> _About this exercise_
Each line in the material below must be transcribed exactly; no picture belongs in the copy.

> _Records for the task_
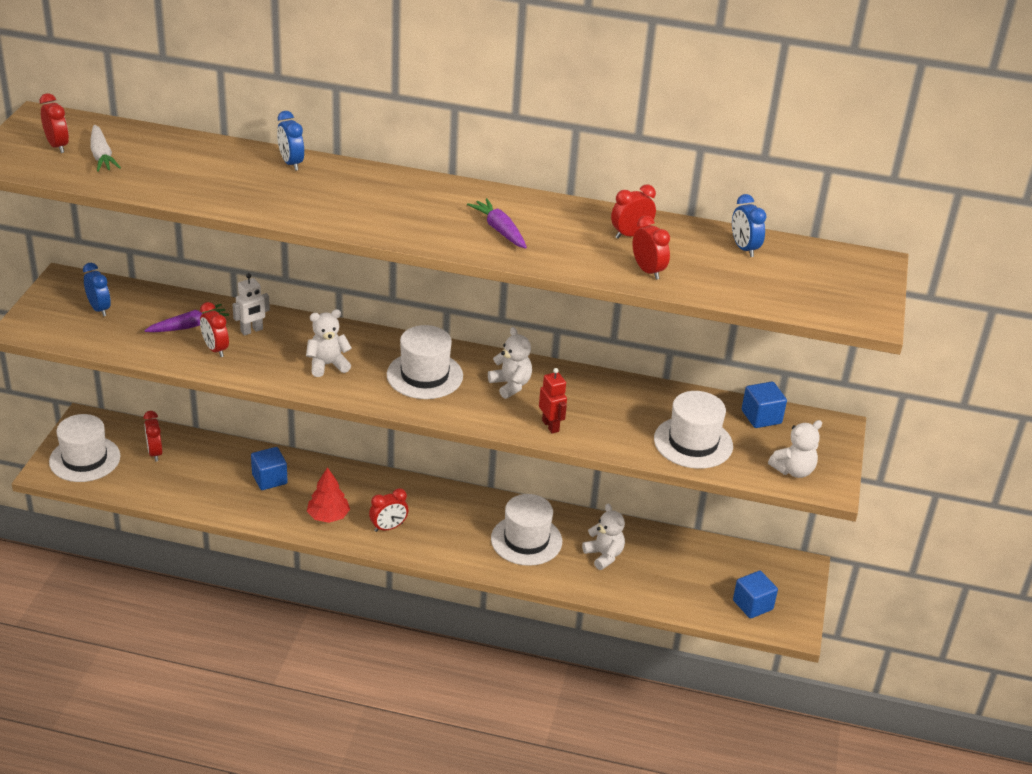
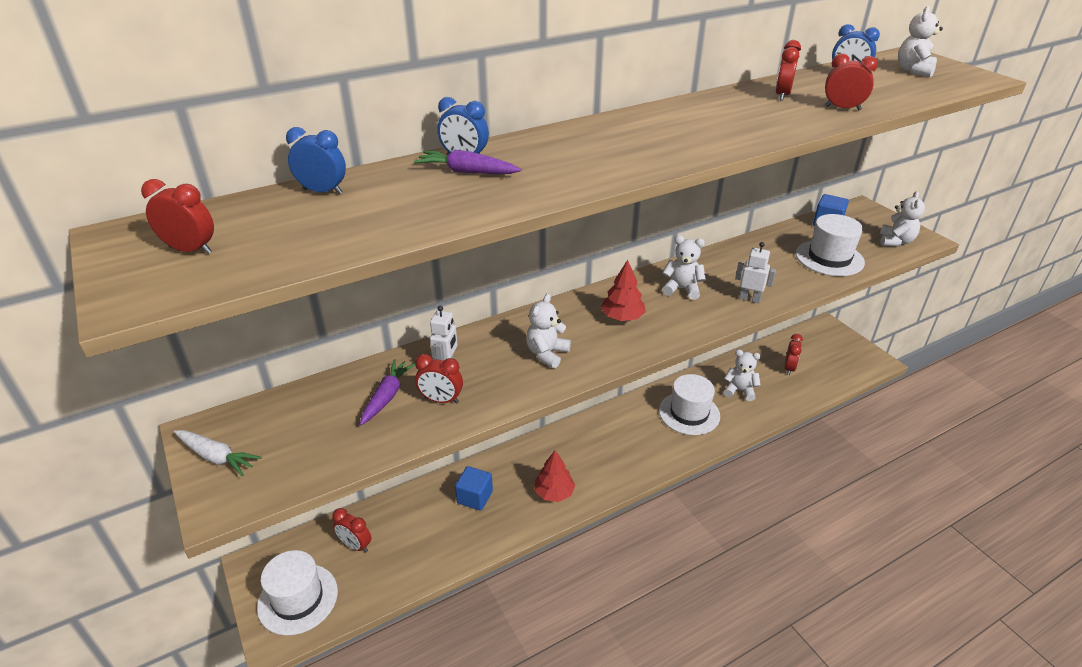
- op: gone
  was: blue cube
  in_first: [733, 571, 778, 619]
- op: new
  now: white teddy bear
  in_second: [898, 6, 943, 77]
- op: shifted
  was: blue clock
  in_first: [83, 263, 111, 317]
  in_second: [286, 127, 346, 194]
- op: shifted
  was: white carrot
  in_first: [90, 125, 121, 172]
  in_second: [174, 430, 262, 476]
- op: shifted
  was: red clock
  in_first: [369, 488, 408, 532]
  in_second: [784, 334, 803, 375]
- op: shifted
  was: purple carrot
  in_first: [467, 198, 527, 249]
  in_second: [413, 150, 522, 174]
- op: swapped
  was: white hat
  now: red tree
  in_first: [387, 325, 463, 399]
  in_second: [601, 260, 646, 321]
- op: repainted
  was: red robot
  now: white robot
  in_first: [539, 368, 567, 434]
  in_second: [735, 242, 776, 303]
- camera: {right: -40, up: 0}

> _Answer space_
- op: gone
  was: blue cube
  in_first: [733, 571, 778, 619]
- op: new
  now: white teddy bear
  in_second: [898, 6, 943, 77]
- op: shifted
  was: blue clock
  in_first: [83, 263, 111, 317]
  in_second: [286, 127, 346, 194]
- op: shifted
  was: white carrot
  in_first: [90, 125, 121, 172]
  in_second: [174, 430, 262, 476]
- op: shifted
  was: red clock
  in_first: [369, 488, 408, 532]
  in_second: [784, 334, 803, 375]
- op: shifted
  was: purple carrot
  in_first: [467, 198, 527, 249]
  in_second: [413, 150, 522, 174]
- op: swapped
  was: white hat
  now: red tree
  in_first: [387, 325, 463, 399]
  in_second: [601, 260, 646, 321]
- op: repainted
  was: red robot
  now: white robot
  in_first: [539, 368, 567, 434]
  in_second: [735, 242, 776, 303]
- camera: {right: -40, up: 0}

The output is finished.